** TASK DESCRIPTION **
For the records below, print the lines from the line with "BAT201: 3.7V (plus" through the line with "SW208: button (GND, SIG12)" exactly as written; include both end lines and exclude the rest.

** PROVIDED RECORDS **
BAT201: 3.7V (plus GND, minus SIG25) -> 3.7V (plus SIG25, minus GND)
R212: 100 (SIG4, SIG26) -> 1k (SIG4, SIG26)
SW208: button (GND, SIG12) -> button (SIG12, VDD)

==

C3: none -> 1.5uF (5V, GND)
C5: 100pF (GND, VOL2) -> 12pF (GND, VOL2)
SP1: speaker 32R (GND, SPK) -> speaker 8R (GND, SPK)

** YOUR SOLUTION **
BAT201: 3.7V (plus GND, minus SIG25) -> 3.7V (plus SIG25, minus GND)
R212: 100 (SIG4, SIG26) -> 1k (SIG4, SIG26)
SW208: button (GND, SIG12) -> button (SIG12, VDD)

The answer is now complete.